*** Data supplied

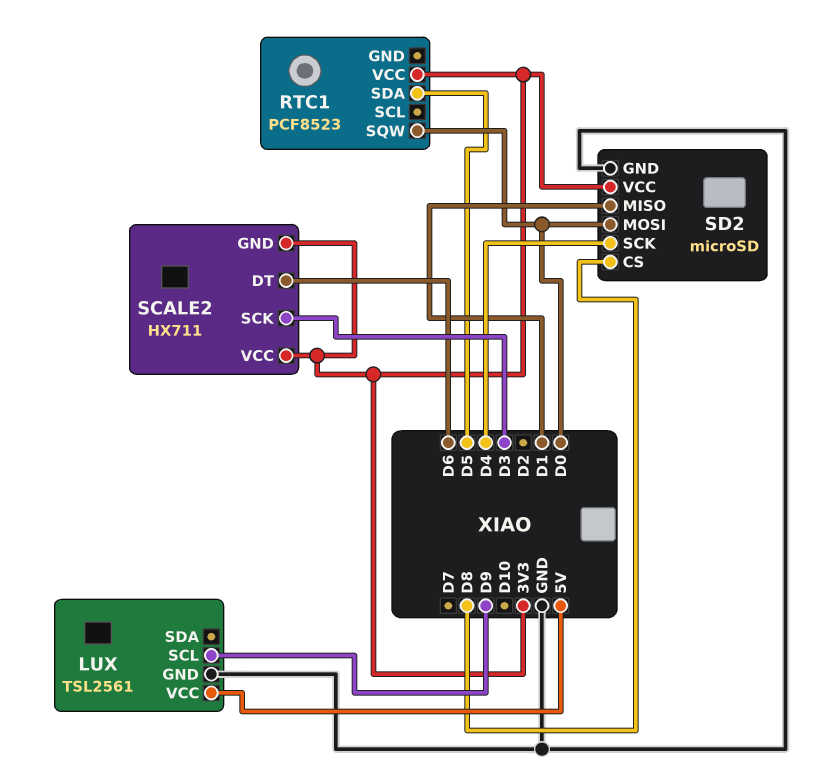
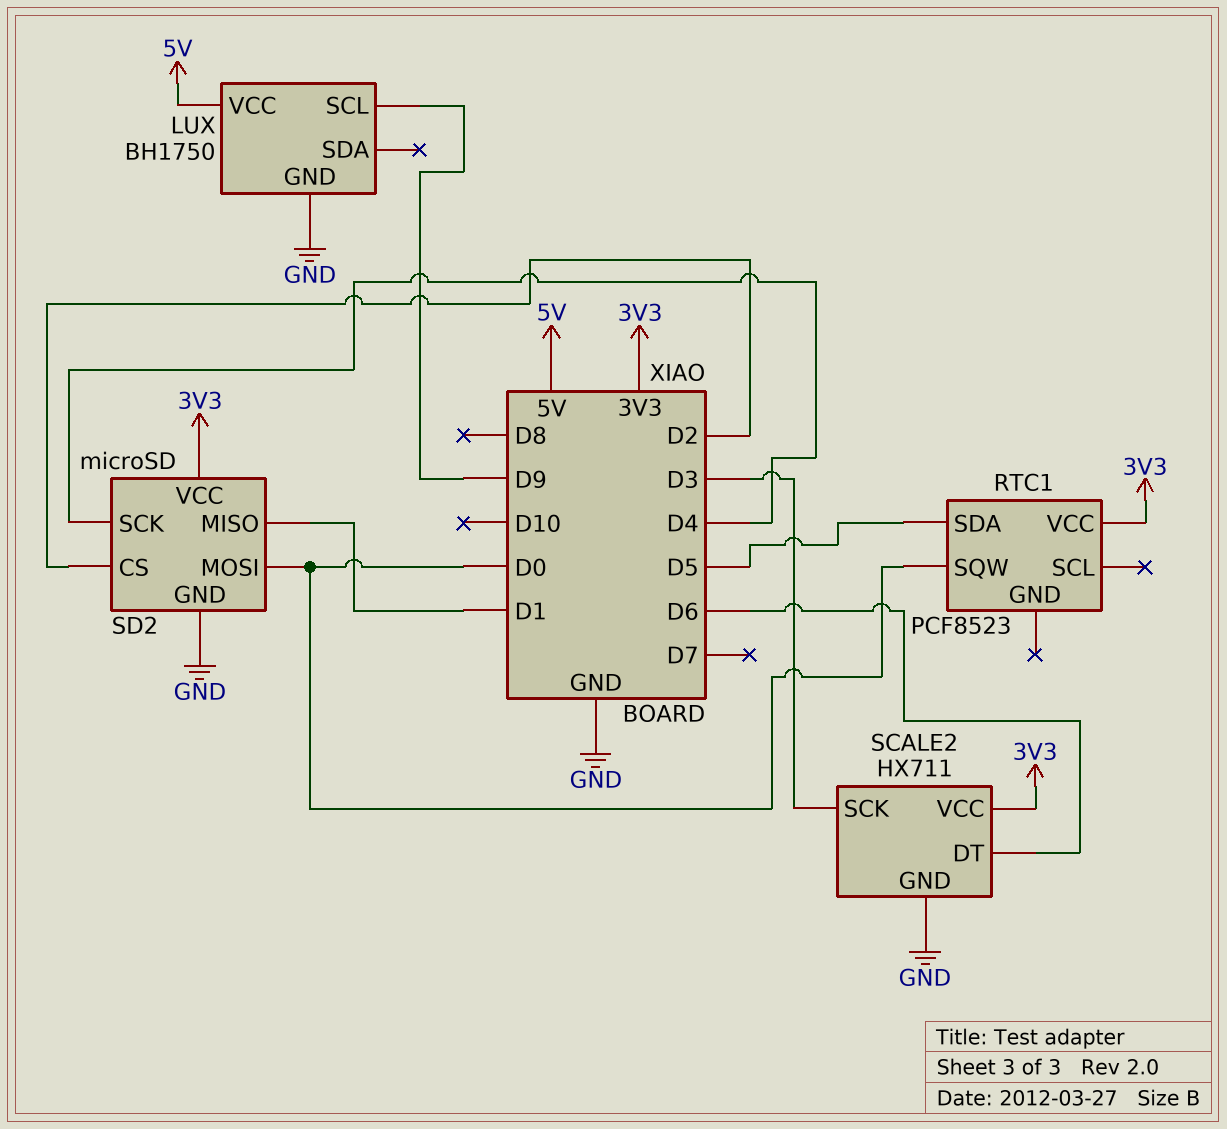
LUX: TSL2561 -> BH1750
SCALE2 pin GND: 3V3 -> GND
SD2 pin CS: D8 -> D2

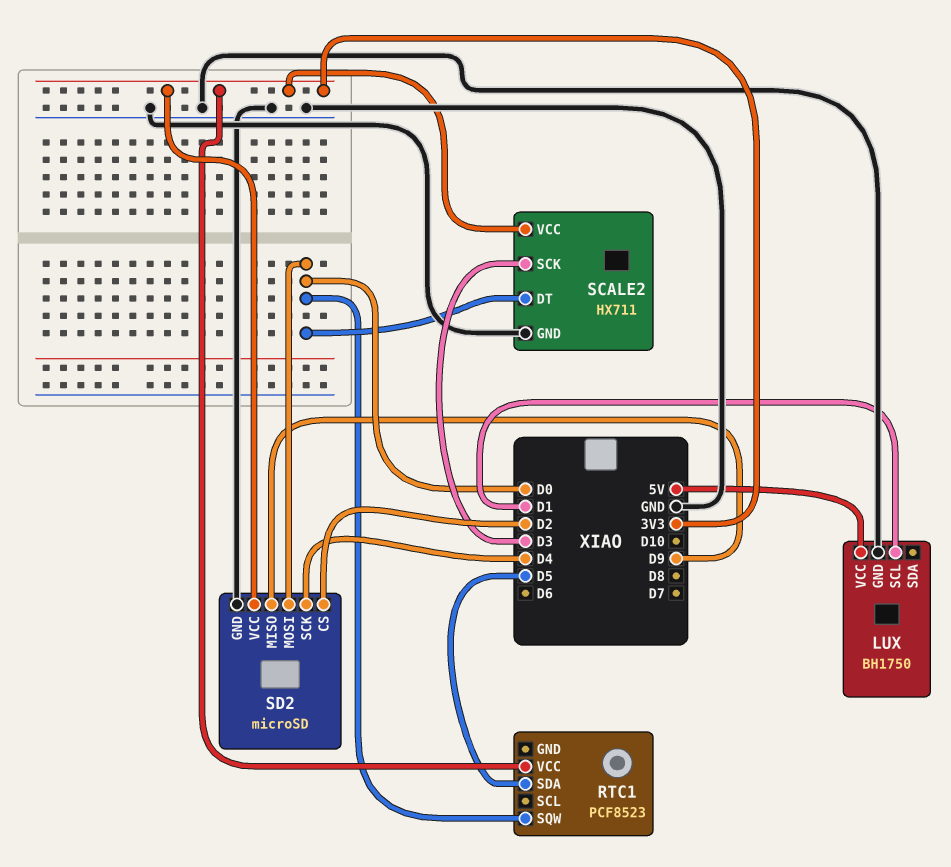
LUX pin SCL: D9 -> D1
SCALE2 pin DT: D6 -> D0
SD2 pin MISO: D1 -> D9

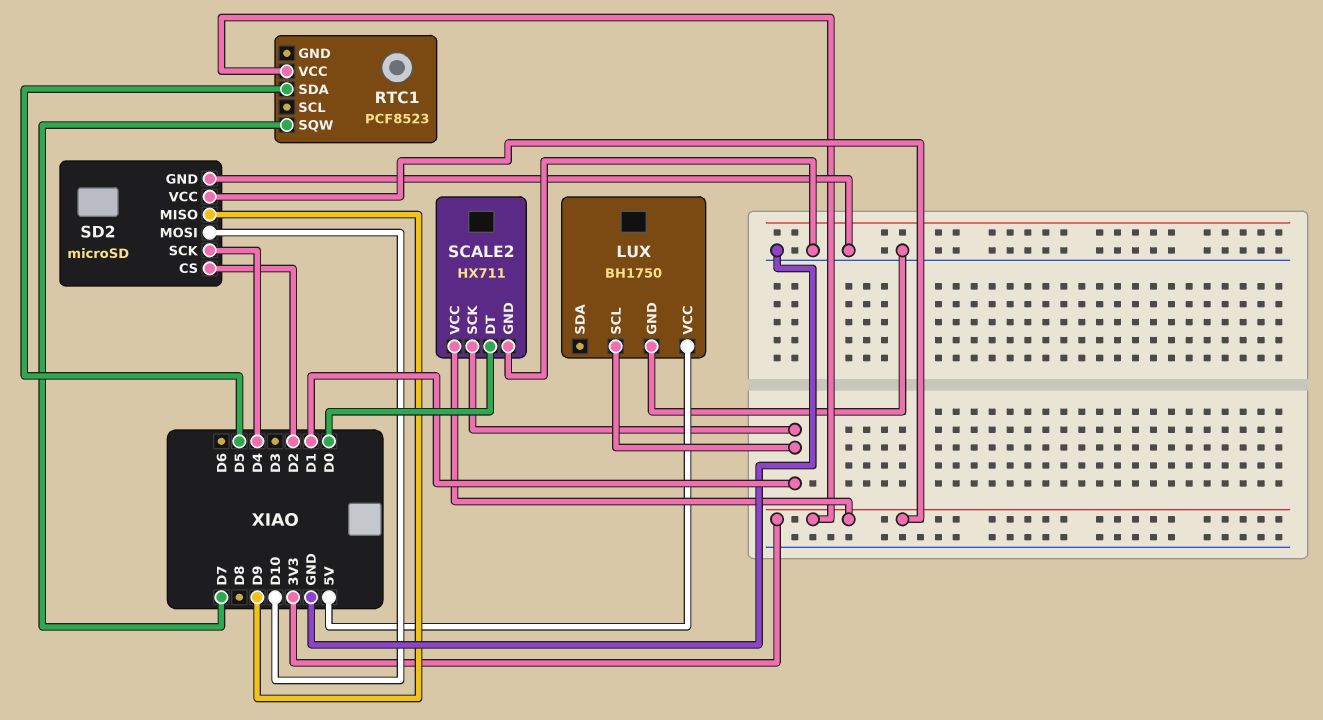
RTC1 pin SQW: D0 -> D7
SCALE2 pin SCK: D3 -> D1
SD2 pin MOSI: D0 -> D10

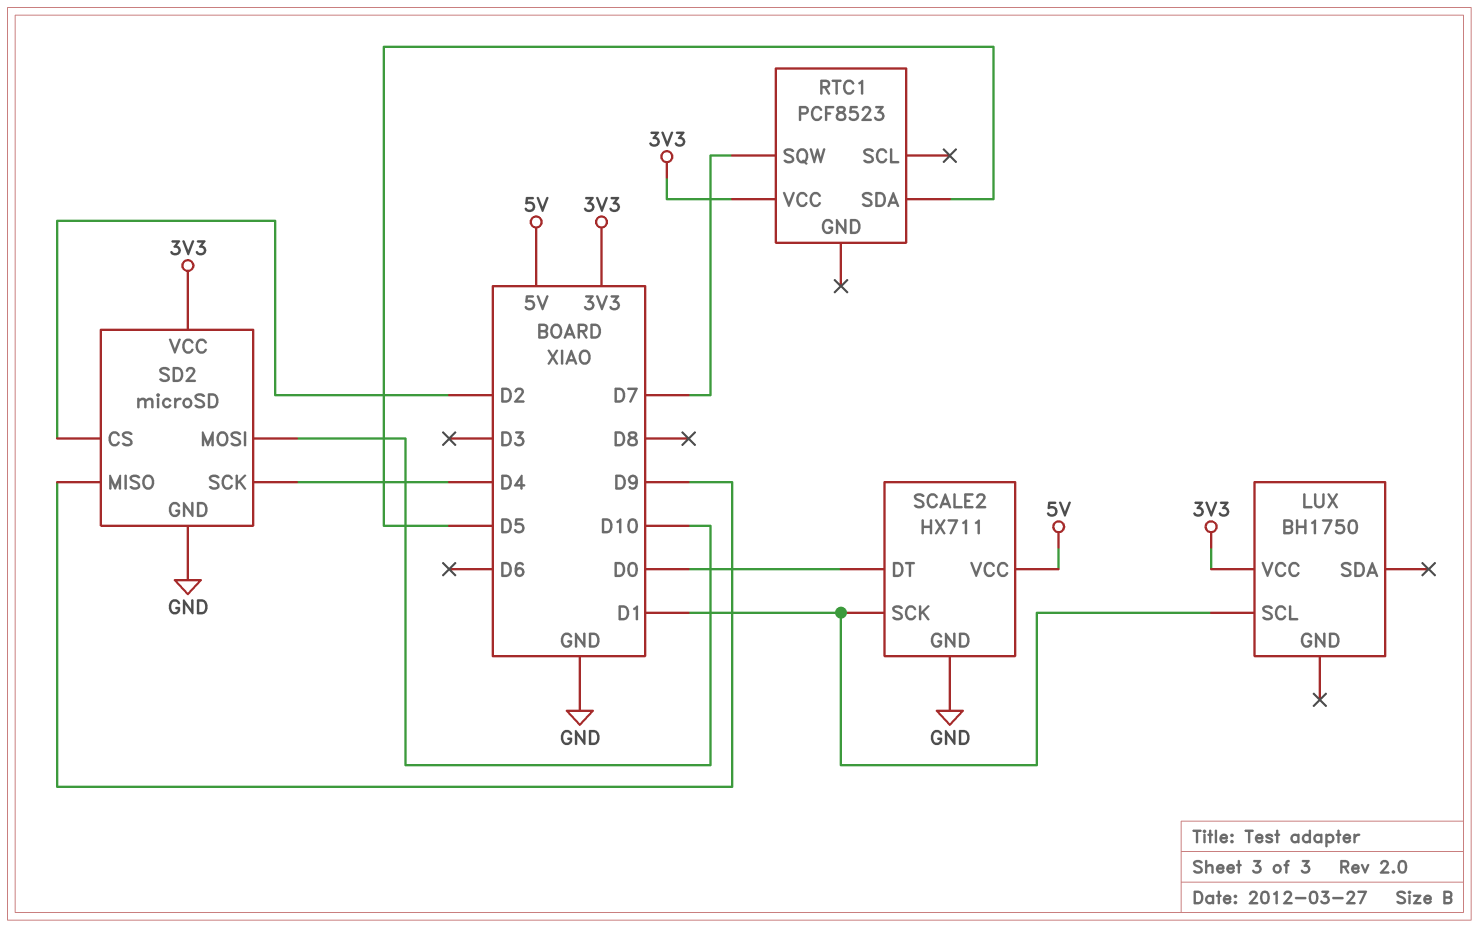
LUX pin GND: GND -> none
LUX pin VCC: 5V -> 3V3
SCALE2 pin VCC: 3V3 -> 5V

******

_Exercise instructions_
An exact transcription of the data above is needed, without the pictures.

_Answer box_
LUX: TSL2561 -> BH1750
SCALE2 pin GND: 3V3 -> GND
SD2 pin CS: D8 -> D2

LUX pin SCL: D9 -> D1
SCALE2 pin DT: D6 -> D0
SD2 pin MISO: D1 -> D9

RTC1 pin SQW: D0 -> D7
SCALE2 pin SCK: D3 -> D1
SD2 pin MOSI: D0 -> D10

LUX pin GND: GND -> none
LUX pin VCC: 5V -> 3V3
SCALE2 pin VCC: 3V3 -> 5V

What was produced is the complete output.